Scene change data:
========================

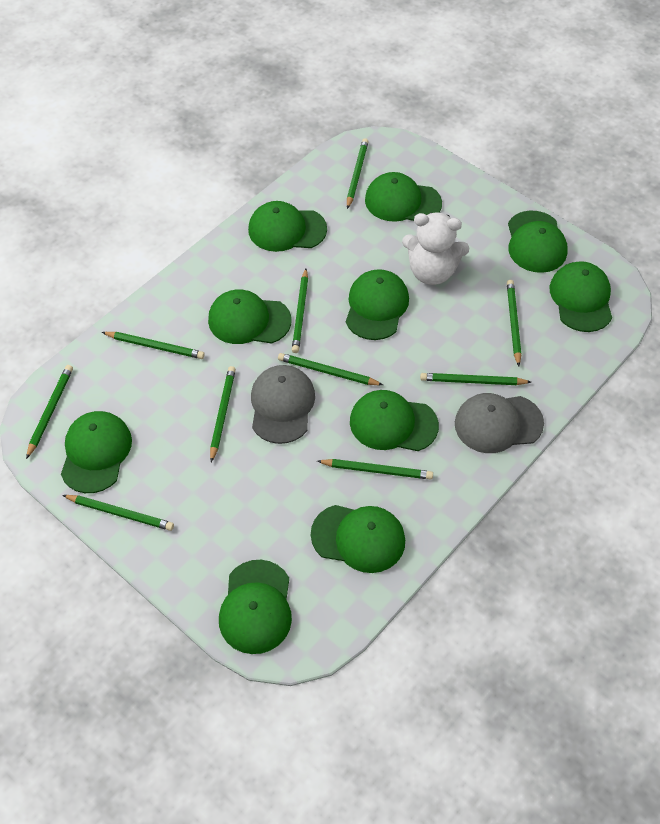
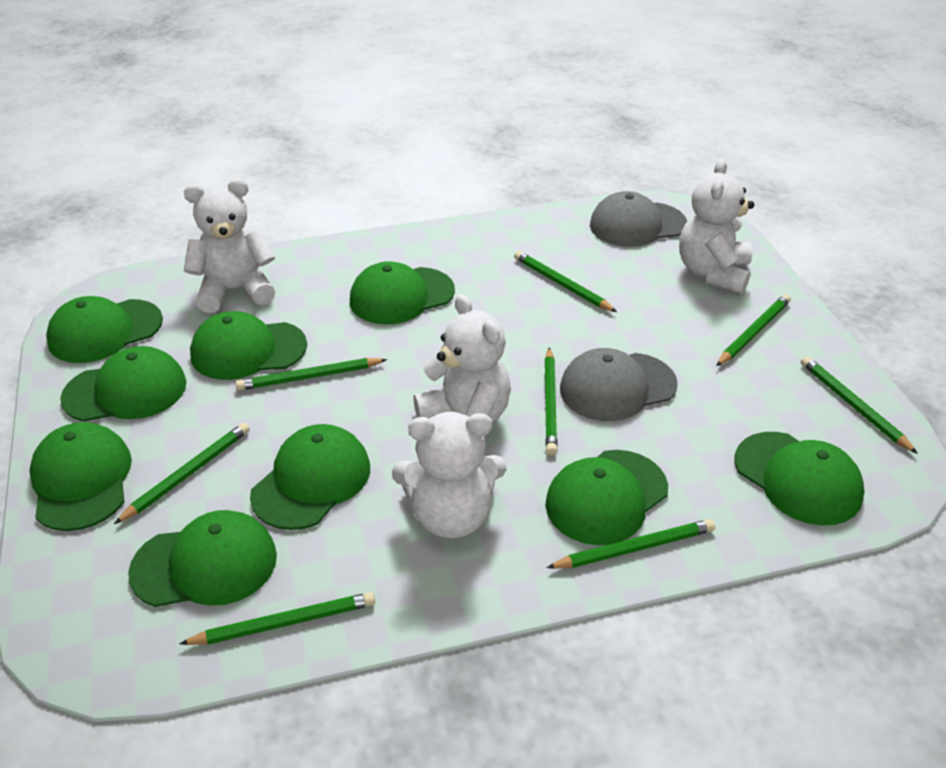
green cap: 10 -> 9
green pencil: 10 -> 8
white teddy bear: 1 -> 4

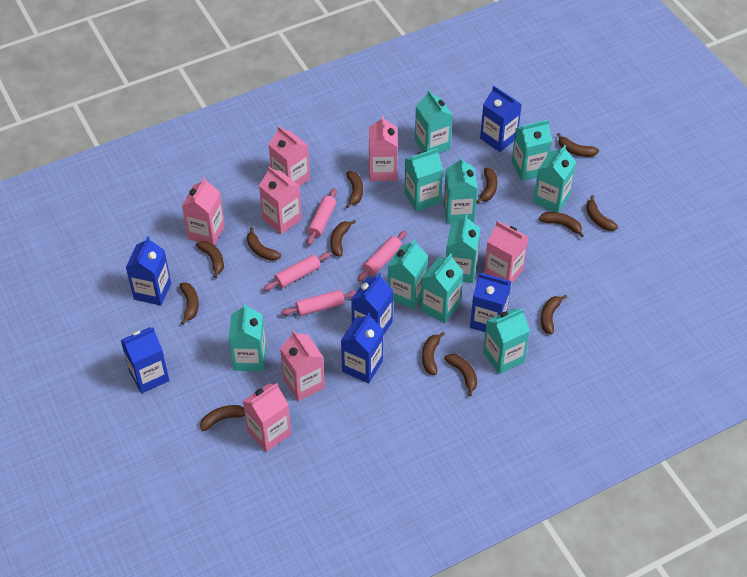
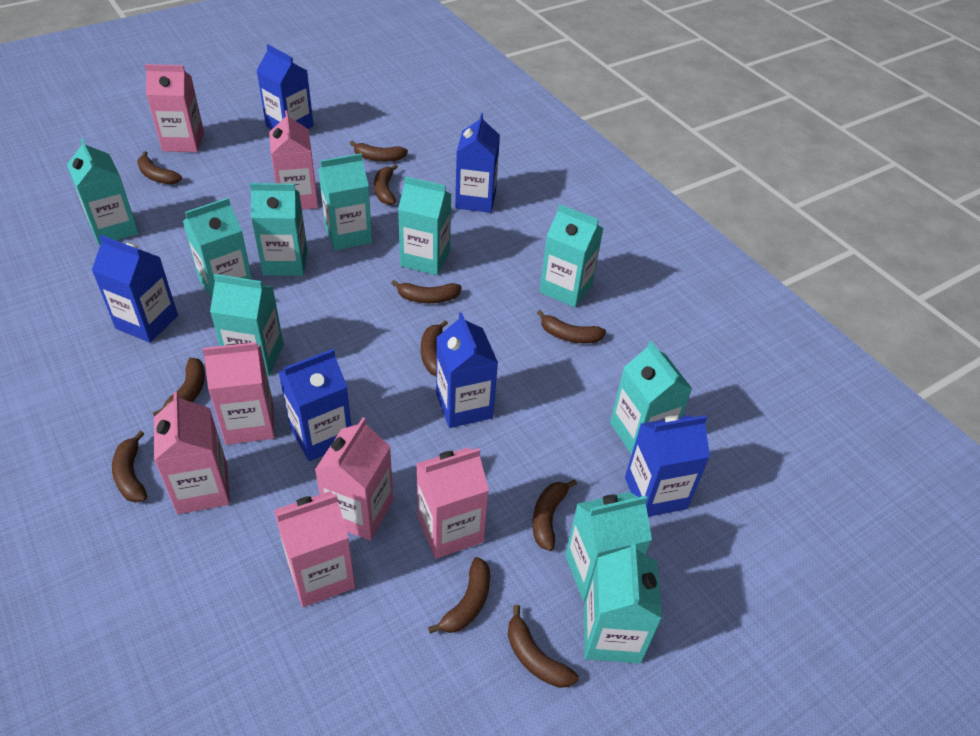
brown banana: 13 -> 11
pink rolling pin: 4 -> 0

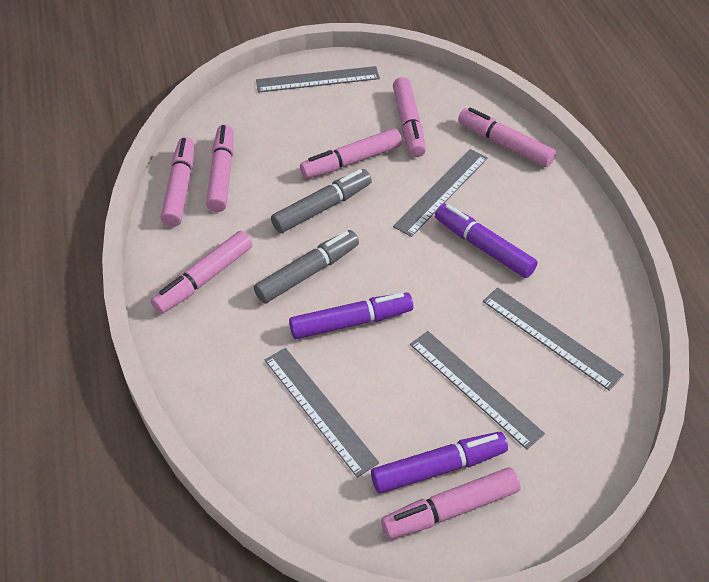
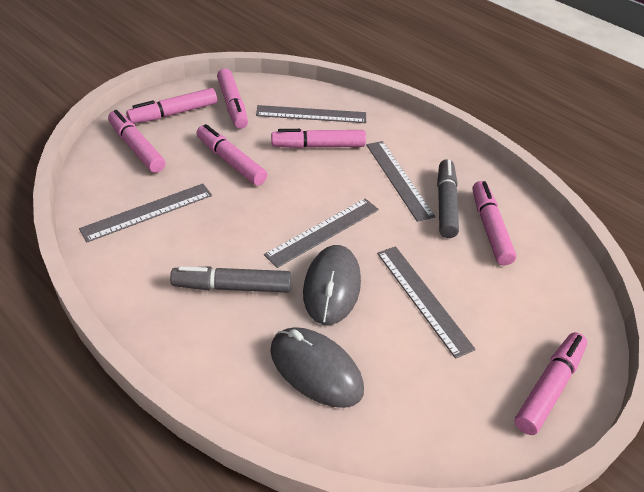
grey mouse: 0 -> 2
purple marker: 3 -> 0

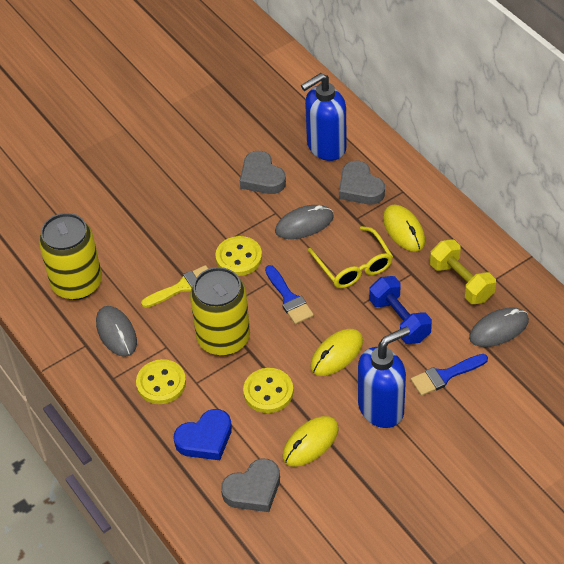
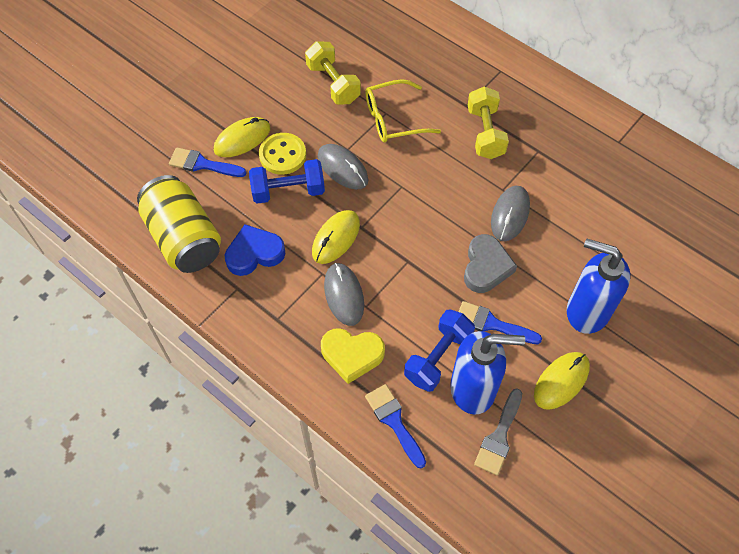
blue brush: 2 -> 3
blue dumbbell: 1 -> 2
grey brush: 0 -> 1
grey heart: 3 -> 1
yellow brush: 1 -> 0
yellow button: 3 -> 1
yellow can: 2 -> 1
yellow dumbbell: 1 -> 2
yellow heart: 0 -> 1

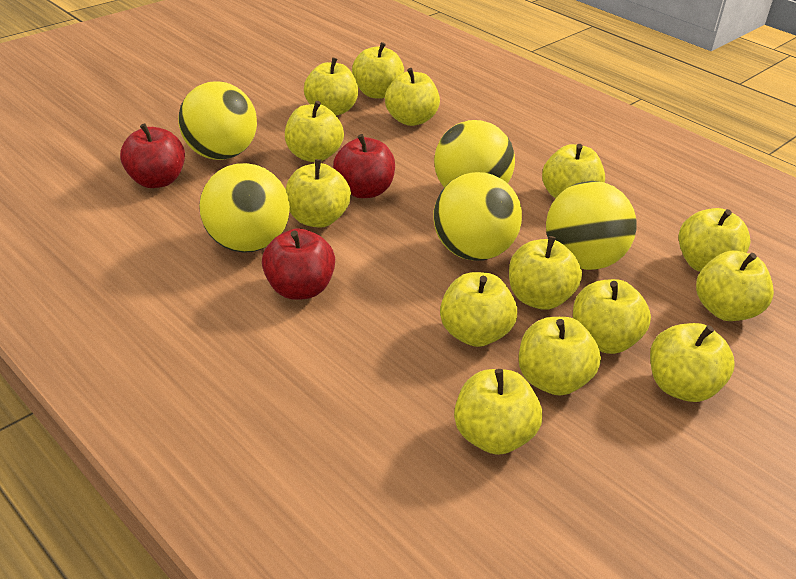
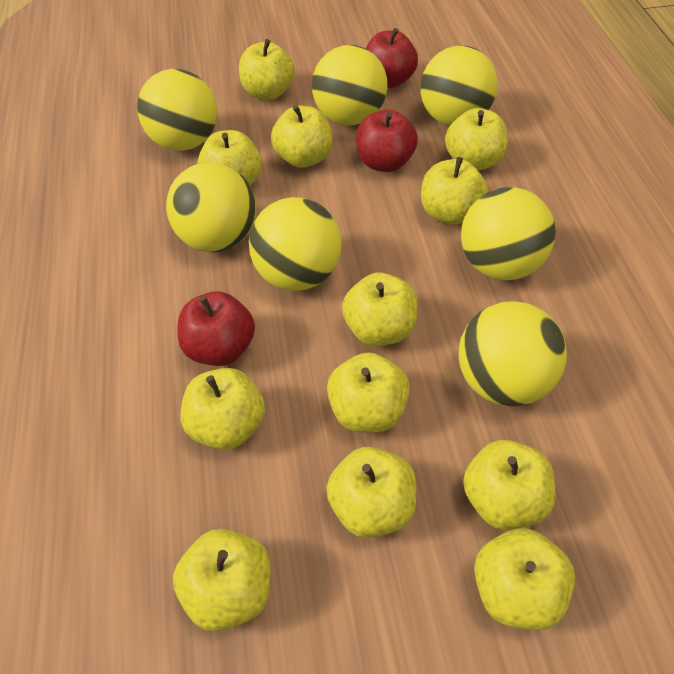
yellow apple: 14 -> 12
yellow ball: 5 -> 7

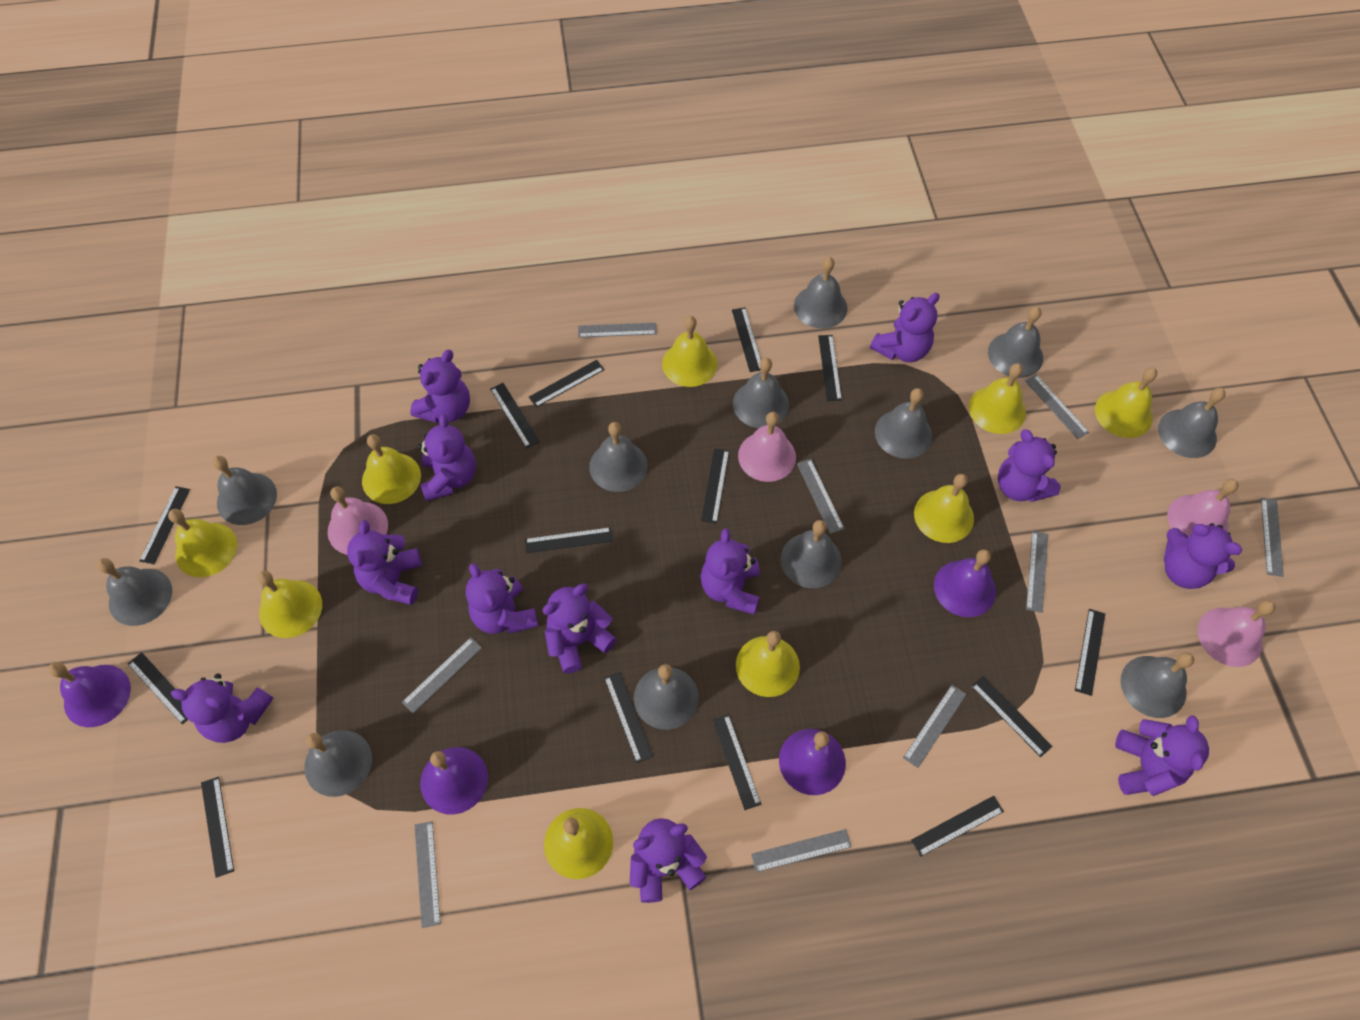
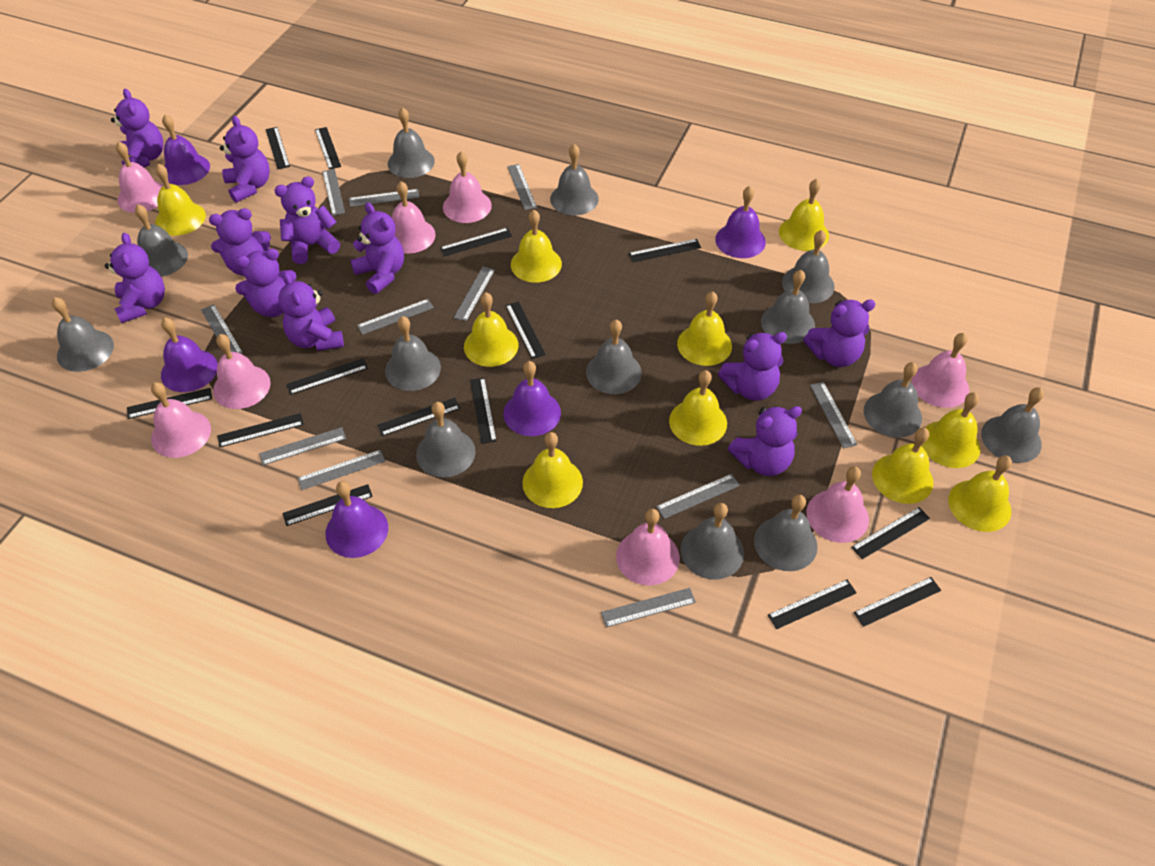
grey bell: 12 -> 13
grey ruler: 9 -> 11
pink bell: 4 -> 8
purple bell: 4 -> 5
purple teddy bear: 12 -> 11
yellow bell: 9 -> 10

========================

ABOUT THIS EXERCISE: The copy you produce must match the entries above exactly, except that it has no pictures.

WRITTEN RESPONSE:
green cap: 10 -> 9
green pencil: 10 -> 8
white teddy bear: 1 -> 4

brown banana: 13 -> 11
pink rolling pin: 4 -> 0

grey mouse: 0 -> 2
purple marker: 3 -> 0

blue brush: 2 -> 3
blue dumbbell: 1 -> 2
grey brush: 0 -> 1
grey heart: 3 -> 1
yellow brush: 1 -> 0
yellow button: 3 -> 1
yellow can: 2 -> 1
yellow dumbbell: 1 -> 2
yellow heart: 0 -> 1

yellow apple: 14 -> 12
yellow ball: 5 -> 7

grey bell: 12 -> 13
grey ruler: 9 -> 11
pink bell: 4 -> 8
purple bell: 4 -> 5
purple teddy bear: 12 -> 11
yellow bell: 9 -> 10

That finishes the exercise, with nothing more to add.